[Dataset excerpts]
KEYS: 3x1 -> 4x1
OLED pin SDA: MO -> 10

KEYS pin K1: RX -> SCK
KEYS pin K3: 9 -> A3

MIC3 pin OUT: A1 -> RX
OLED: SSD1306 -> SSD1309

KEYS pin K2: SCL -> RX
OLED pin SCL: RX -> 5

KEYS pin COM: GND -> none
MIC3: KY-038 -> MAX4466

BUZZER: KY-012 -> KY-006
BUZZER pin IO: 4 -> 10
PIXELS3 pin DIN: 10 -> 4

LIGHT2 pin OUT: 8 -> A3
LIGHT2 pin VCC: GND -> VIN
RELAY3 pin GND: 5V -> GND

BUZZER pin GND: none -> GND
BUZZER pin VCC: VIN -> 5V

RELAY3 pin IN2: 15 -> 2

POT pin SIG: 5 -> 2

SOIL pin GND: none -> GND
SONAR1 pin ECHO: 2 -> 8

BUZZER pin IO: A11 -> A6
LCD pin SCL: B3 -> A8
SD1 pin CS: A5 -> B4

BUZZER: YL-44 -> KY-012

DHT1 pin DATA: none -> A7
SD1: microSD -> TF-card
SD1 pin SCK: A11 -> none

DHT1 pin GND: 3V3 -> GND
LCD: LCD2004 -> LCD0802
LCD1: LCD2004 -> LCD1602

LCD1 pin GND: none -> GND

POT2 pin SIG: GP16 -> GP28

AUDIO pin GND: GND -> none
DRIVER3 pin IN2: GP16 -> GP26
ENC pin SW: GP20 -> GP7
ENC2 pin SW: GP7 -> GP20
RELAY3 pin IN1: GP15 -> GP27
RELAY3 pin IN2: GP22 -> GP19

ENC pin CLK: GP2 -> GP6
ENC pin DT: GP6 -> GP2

# [Exercise aim]
In the entries above, please find the line with "OLED: SSD1306 -> SSD1309" and the line with "AUDIO pin GND: GND -> none", then write out exactly those two lines and every line between them, and nothing more.

# [Solved problem]
OLED: SSD1306 -> SSD1309

KEYS pin K2: SCL -> RX
OLED pin SCL: RX -> 5

KEYS pin COM: GND -> none
MIC3: KY-038 -> MAX4466

BUZZER: KY-012 -> KY-006
BUZZER pin IO: 4 -> 10
PIXELS3 pin DIN: 10 -> 4

LIGHT2 pin OUT: 8 -> A3
LIGHT2 pin VCC: GND -> VIN
RELAY3 pin GND: 5V -> GND

BUZZER pin GND: none -> GND
BUZZER pin VCC: VIN -> 5V

RELAY3 pin IN2: 15 -> 2

POT pin SIG: 5 -> 2

SOIL pin GND: none -> GND
SONAR1 pin ECHO: 2 -> 8

BUZZER pin IO: A11 -> A6
LCD pin SCL: B3 -> A8
SD1 pin CS: A5 -> B4

BUZZER: YL-44 -> KY-012

DHT1 pin DATA: none -> A7
SD1: microSD -> TF-card
SD1 pin SCK: A11 -> none

DHT1 pin GND: 3V3 -> GND
LCD: LCD2004 -> LCD0802
LCD1: LCD2004 -> LCD1602

LCD1 pin GND: none -> GND

POT2 pin SIG: GP16 -> GP28

AUDIO pin GND: GND -> none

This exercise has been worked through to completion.